_Directions for this task_
Copy every line of the listing below word for word, leaving out the pictures.

_Extracted information_
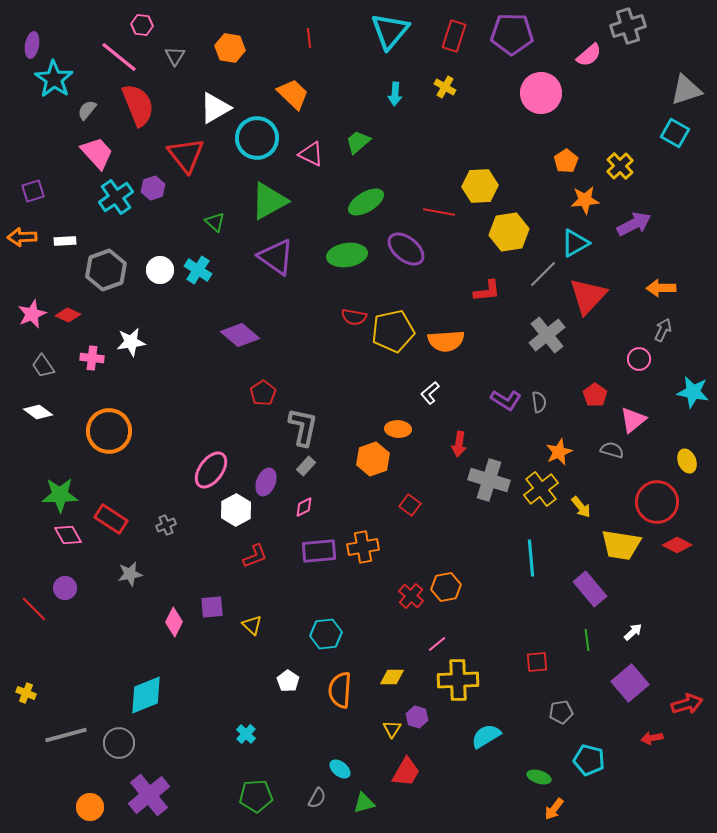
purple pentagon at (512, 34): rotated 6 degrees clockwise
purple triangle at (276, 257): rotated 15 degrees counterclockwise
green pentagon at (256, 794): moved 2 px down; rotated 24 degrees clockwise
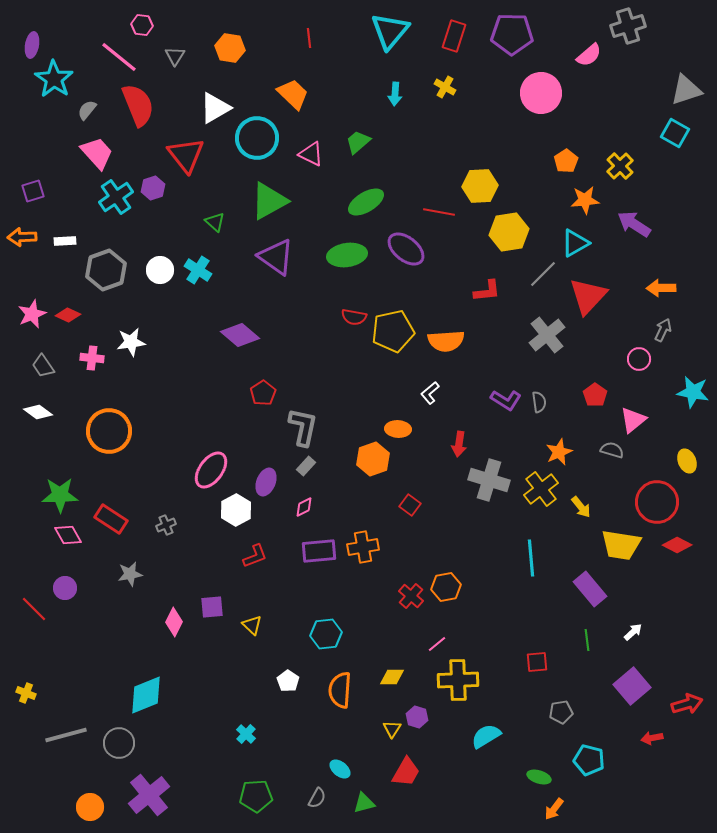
purple arrow at (634, 224): rotated 120 degrees counterclockwise
purple square at (630, 683): moved 2 px right, 3 px down
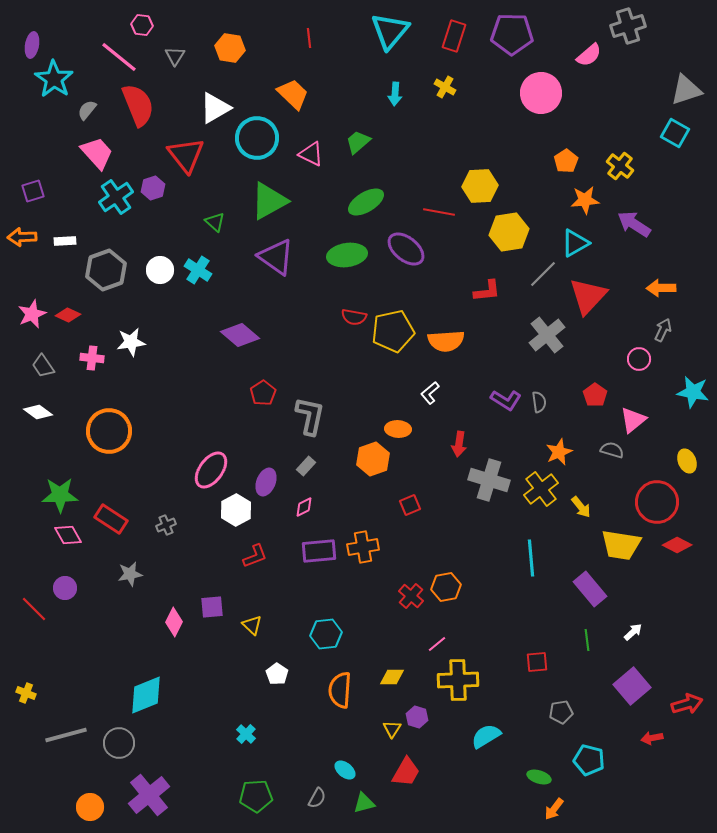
yellow cross at (620, 166): rotated 8 degrees counterclockwise
gray L-shape at (303, 427): moved 7 px right, 11 px up
red square at (410, 505): rotated 30 degrees clockwise
white pentagon at (288, 681): moved 11 px left, 7 px up
cyan ellipse at (340, 769): moved 5 px right, 1 px down
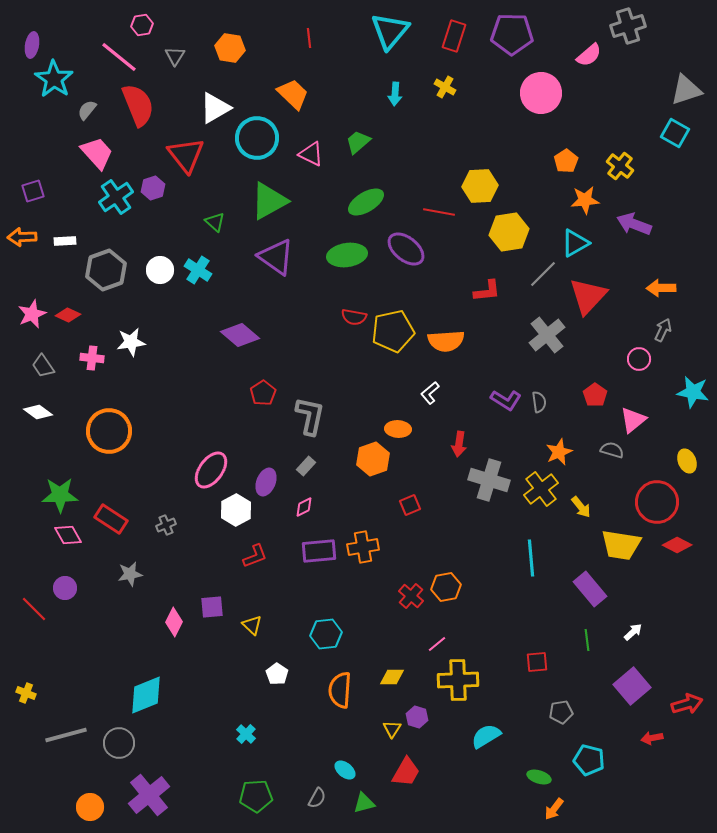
pink hexagon at (142, 25): rotated 15 degrees counterclockwise
purple arrow at (634, 224): rotated 12 degrees counterclockwise
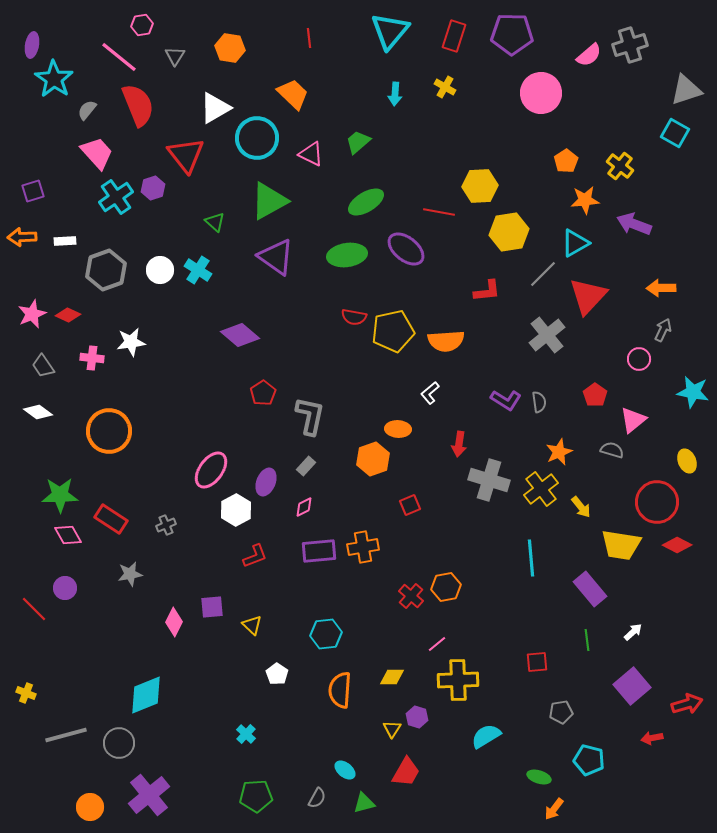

_Response to this task_
purple pentagon at (512, 34): rotated 6 degrees clockwise
purple triangle at (276, 257): rotated 15 degrees counterclockwise
green pentagon at (256, 794): moved 2 px down; rotated 24 degrees clockwise
purple arrow at (634, 224): rotated 120 degrees counterclockwise
purple square at (630, 683): moved 2 px right, 3 px down
yellow cross at (620, 166): rotated 8 degrees counterclockwise
gray L-shape at (303, 427): moved 7 px right, 11 px up
red square at (410, 505): rotated 30 degrees clockwise
white pentagon at (288, 681): moved 11 px left, 7 px up
cyan ellipse at (340, 769): moved 5 px right, 1 px down
pink hexagon at (142, 25): rotated 15 degrees counterclockwise
purple arrow at (634, 224): rotated 12 degrees counterclockwise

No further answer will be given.